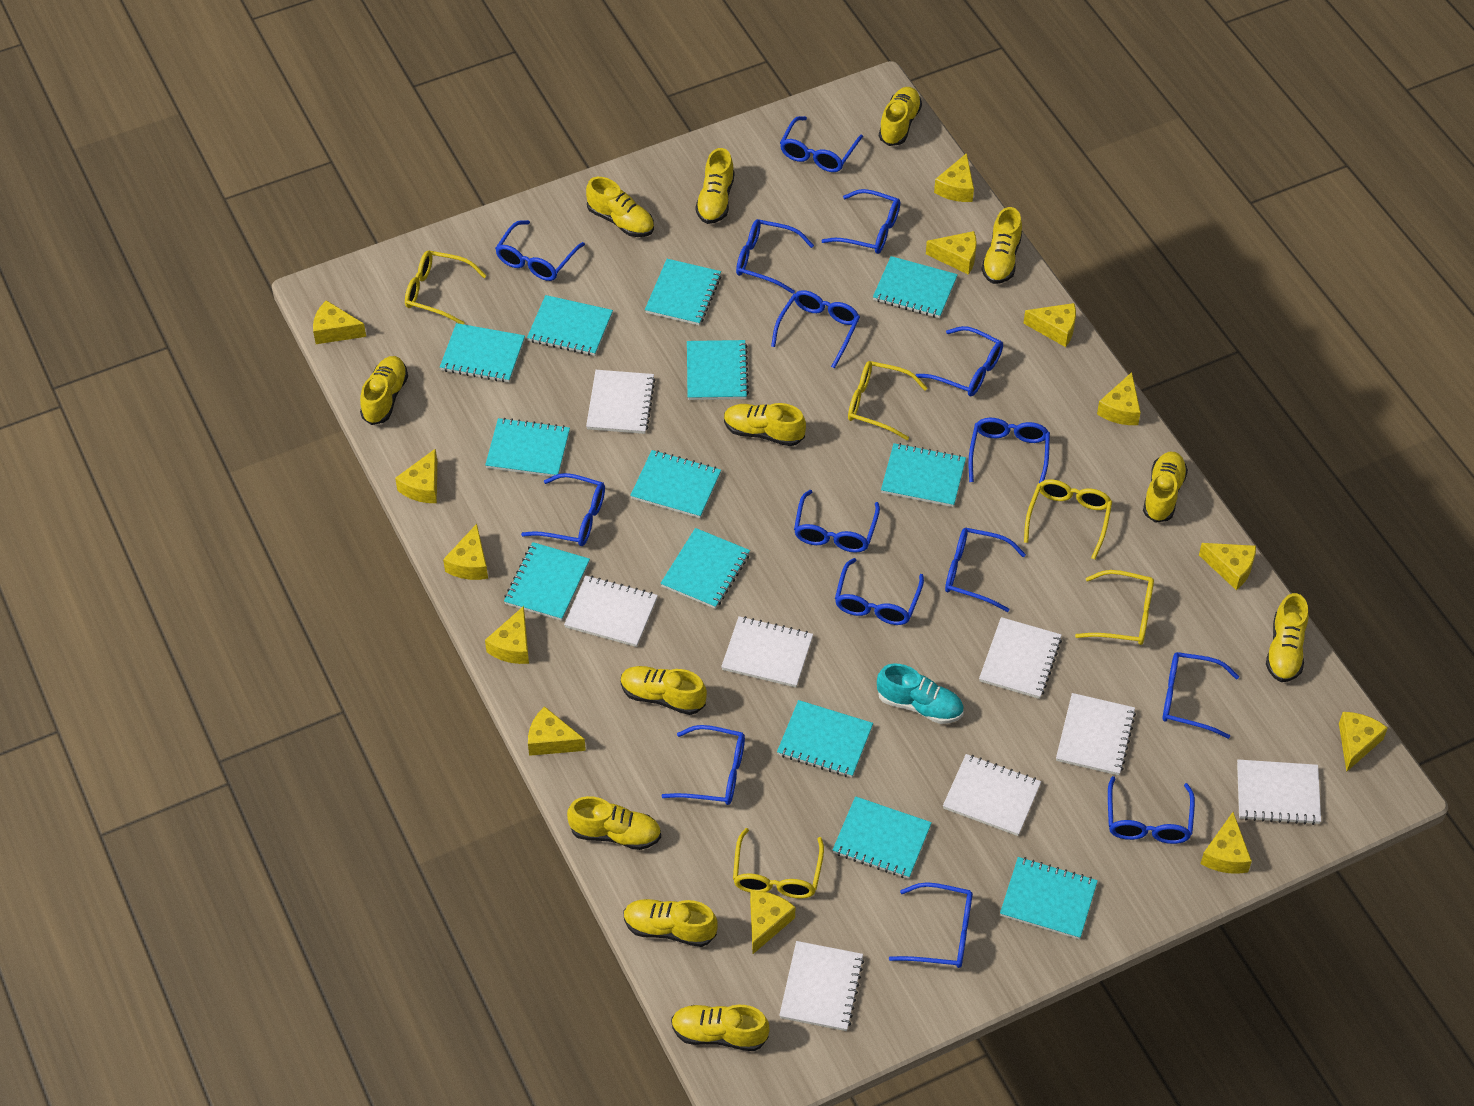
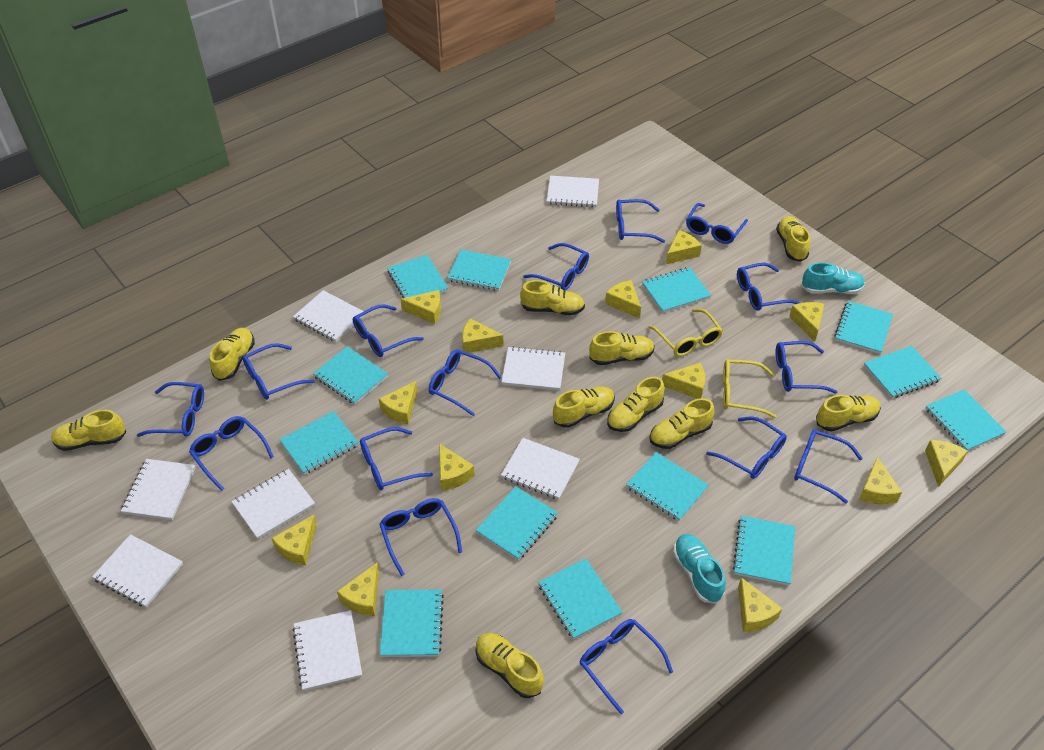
turquoise shoe: 1 -> 2
yellow glasses: 5 -> 2
yellow shoe: 12 -> 10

▬▬▬

* Work to complete *
Omit the pictures, and quote the material above exactly as given.

* Result for this exercise *
turquoise shoe: 1 -> 2
yellow glasses: 5 -> 2
yellow shoe: 12 -> 10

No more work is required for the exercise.